What is required
Can you give all of these rows again with "center point" replaced by "midpoint", leaving everything else unchanged and the pictures out?

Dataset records
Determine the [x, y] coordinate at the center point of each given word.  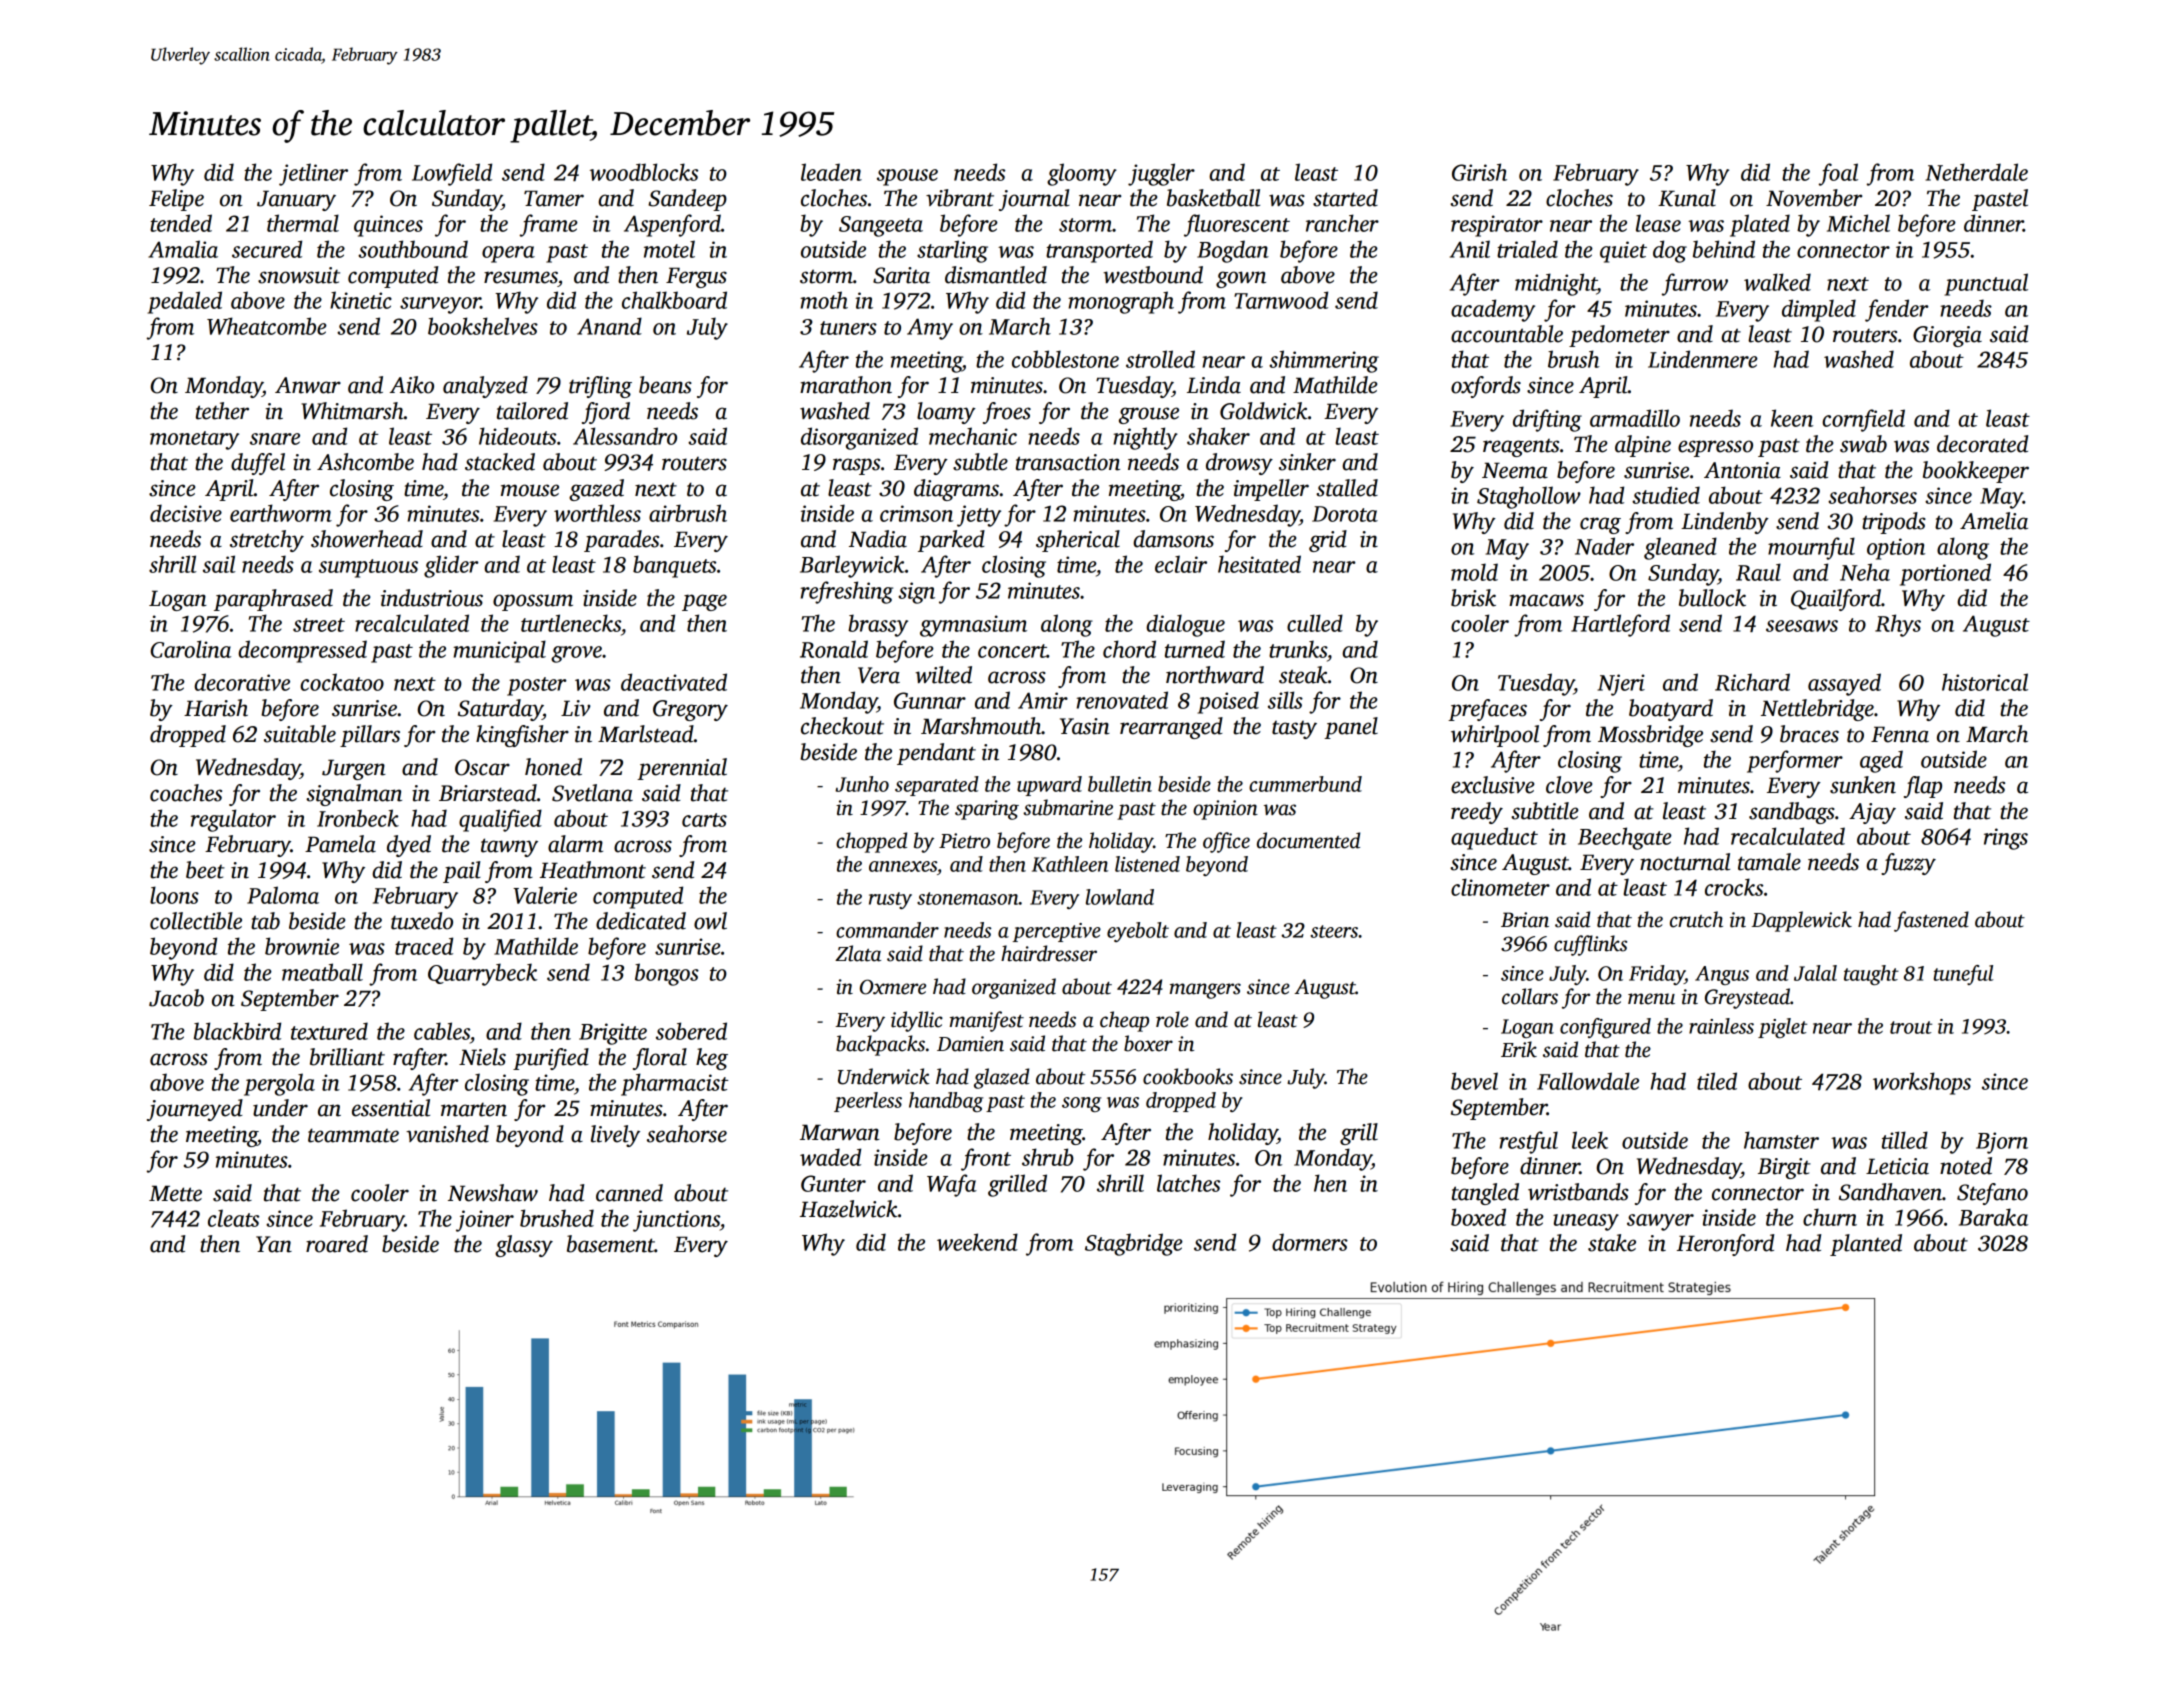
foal [1838, 174]
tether [222, 411]
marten [474, 1109]
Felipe [176, 200]
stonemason [968, 898]
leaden [831, 172]
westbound [1153, 275]
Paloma [283, 895]
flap [1923, 787]
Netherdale [1977, 172]
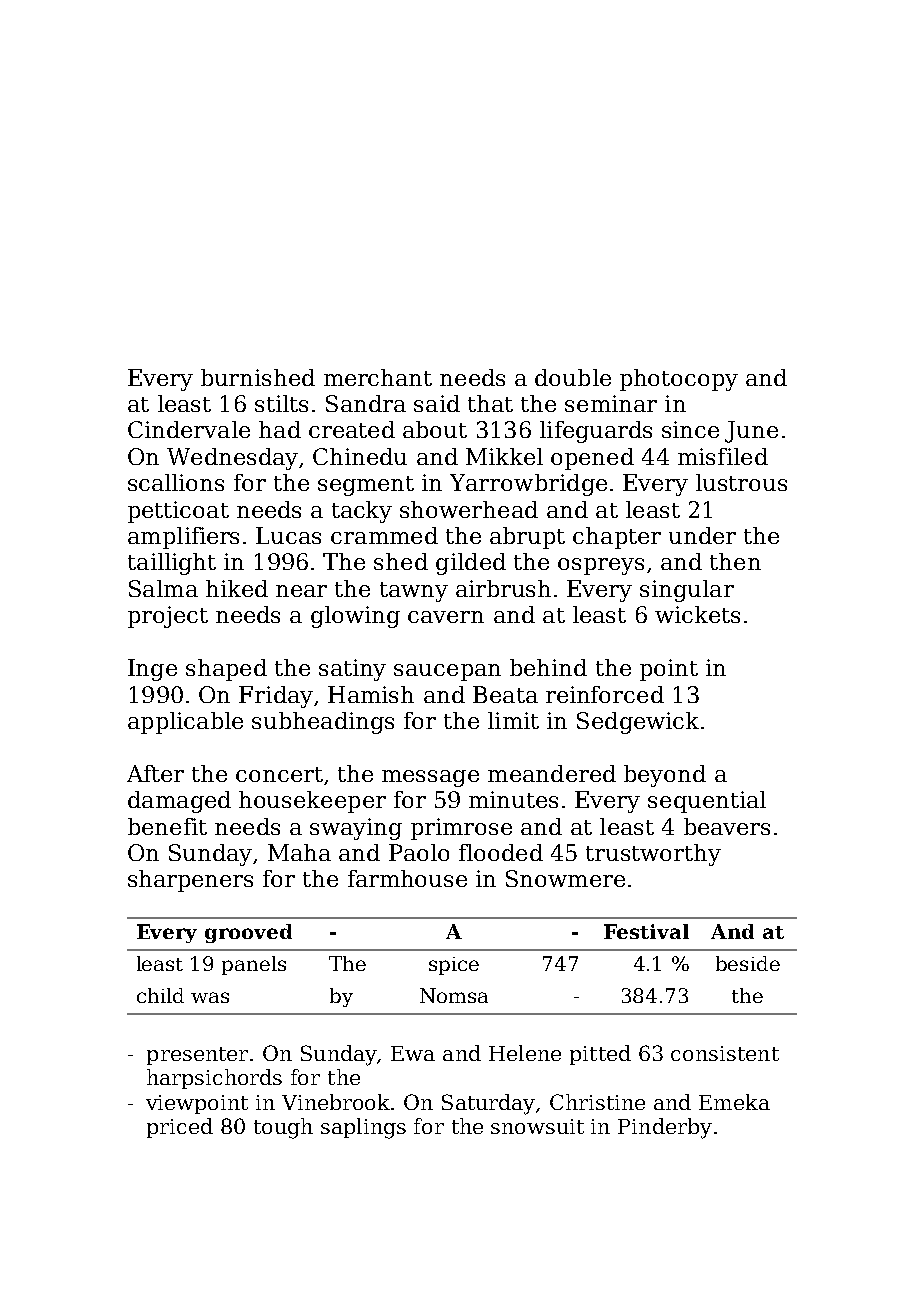 This screenshot has width=924, height=1311. Describe the element at coordinates (469, 509) in the screenshot. I see `showerhead` at that location.
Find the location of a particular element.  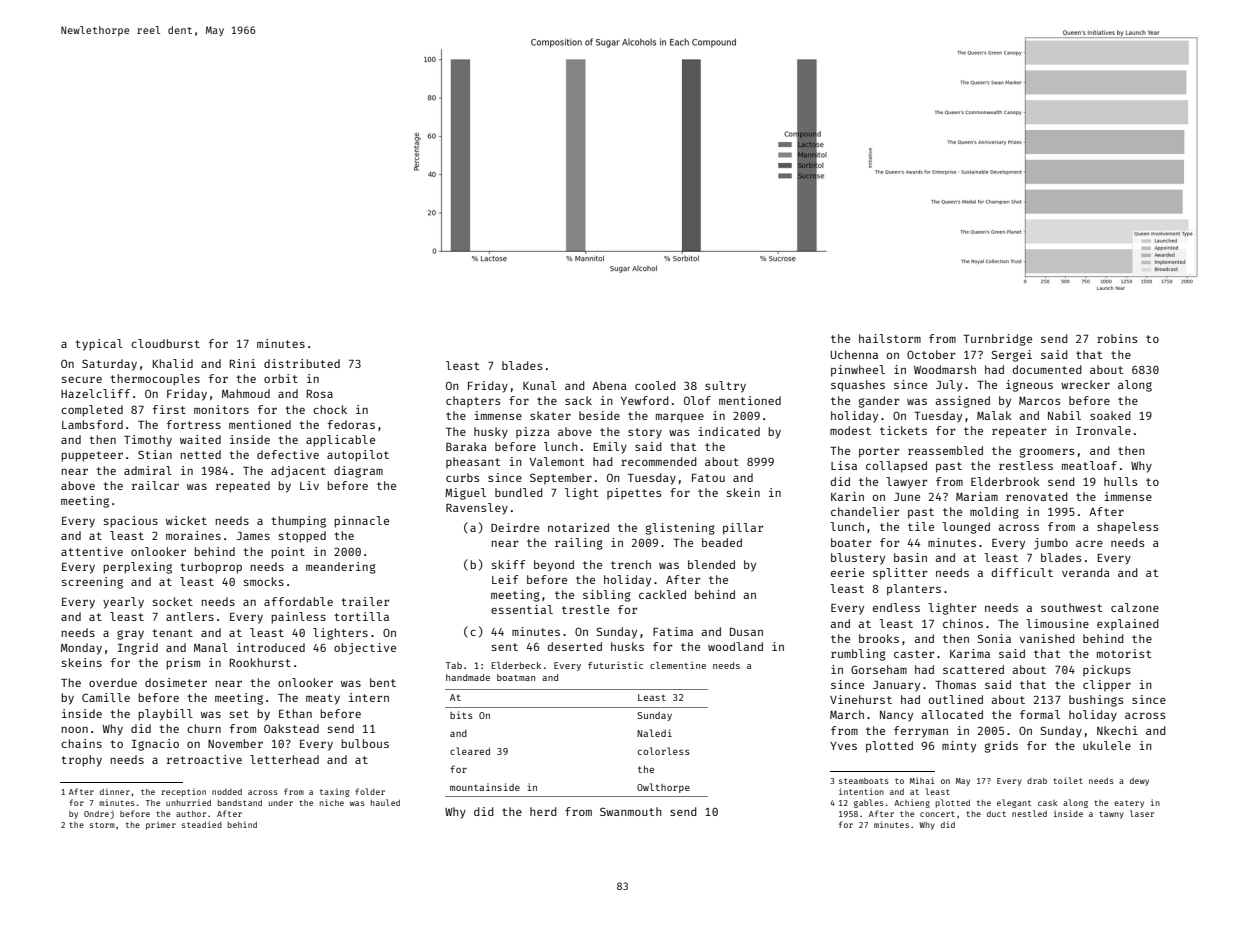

Solution to the problem
Determine the [x, y] coordinate at the midpoint of each given word.  
foal [1838, 174]
tether [222, 411]
marten [474, 1109]
Felipe [176, 200]
stonemason [968, 898]
leaden [831, 172]
westbound [1153, 275]
Paloma [283, 895]
flap [1923, 787]
Netherdale [1977, 172]
 This screenshot has width=924, height=1311. Describe the element at coordinates (469, 509) in the screenshot. I see `showerhead` at that location.
Find the location of a particular element.  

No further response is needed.